■ **Task goal**
When you write out the listing, keep every character and omit the pictures.

■ **Source data**
# # # # # # #

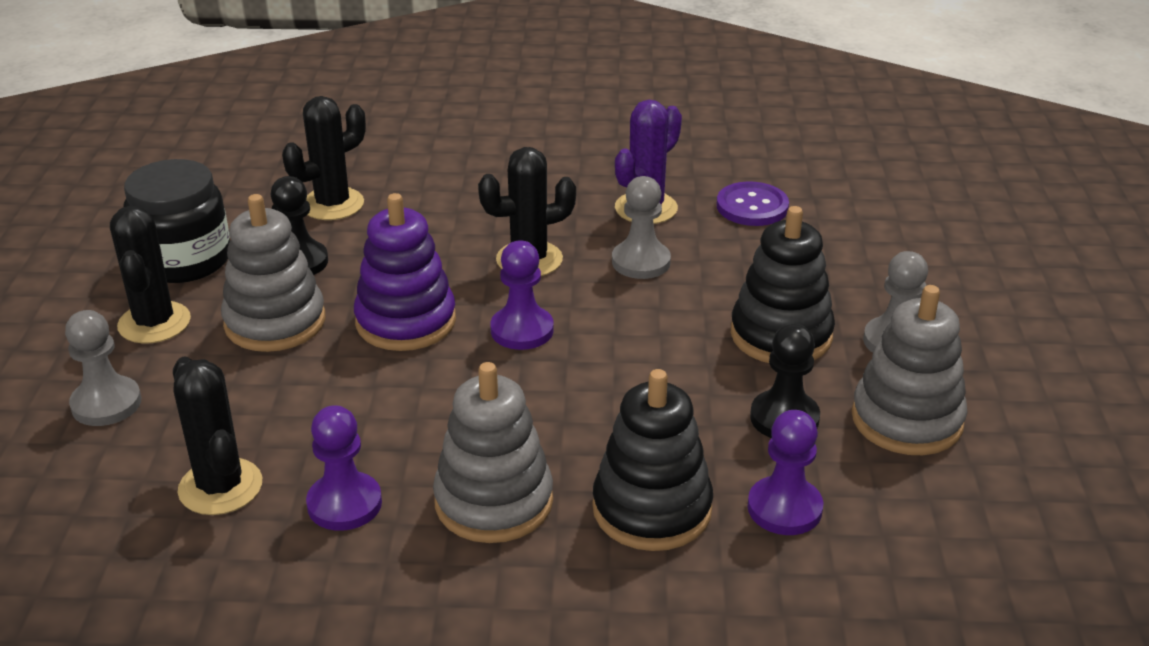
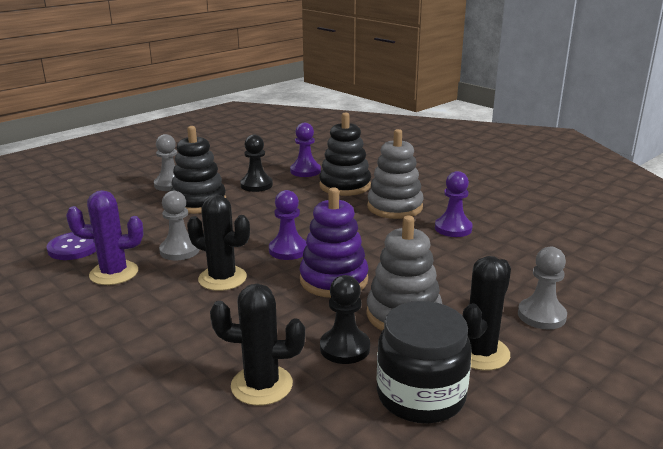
camera: 135 degrees left, 10 degrees down
(220, 487) = (502, 254): black cactus -> none
(906, 420) = (223, 170): grey stacking toy -> none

# # # # # # #

■ **Written response**
camera: 135 degrees left, 10 degrees down
(220, 487) = (502, 254): black cactus -> none
(906, 420) = (223, 170): grey stacking toy -> none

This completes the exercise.